- EXERCISE DIRECTIONS -
In the listing below, locate the lines that hold "none" and copy them.

- EXERCISE DATA -
####
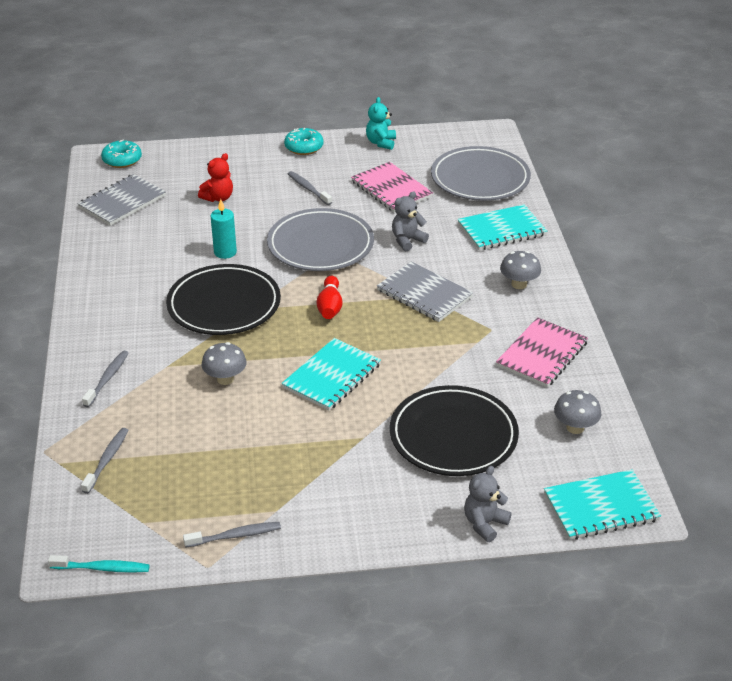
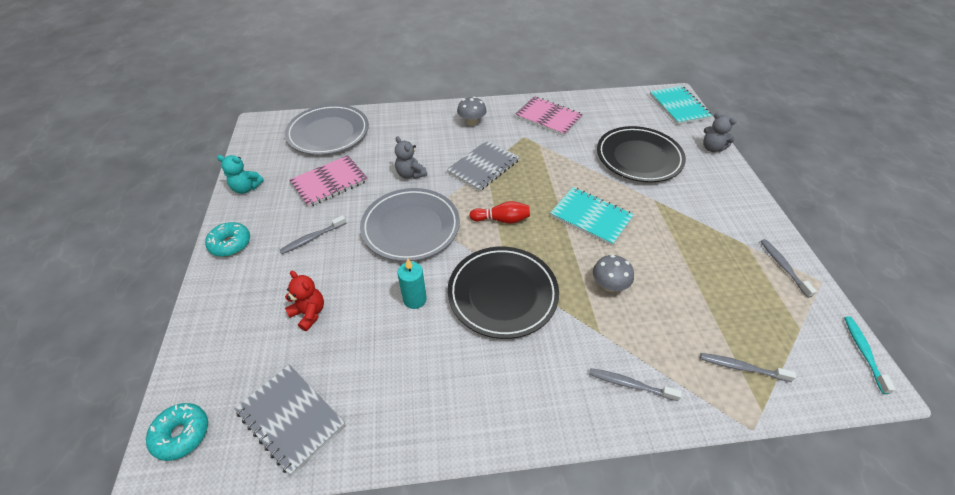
camera: 90 degrees left, 10 degrees up
(502, 230) = (403, 126): turquoise notebook -> none
(575, 427) = (615, 110): grey mushroom -> none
####
- OUTPUT OF THE TASK -
(502, 230) = (403, 126): turquoise notebook -> none
(575, 427) = (615, 110): grey mushroom -> none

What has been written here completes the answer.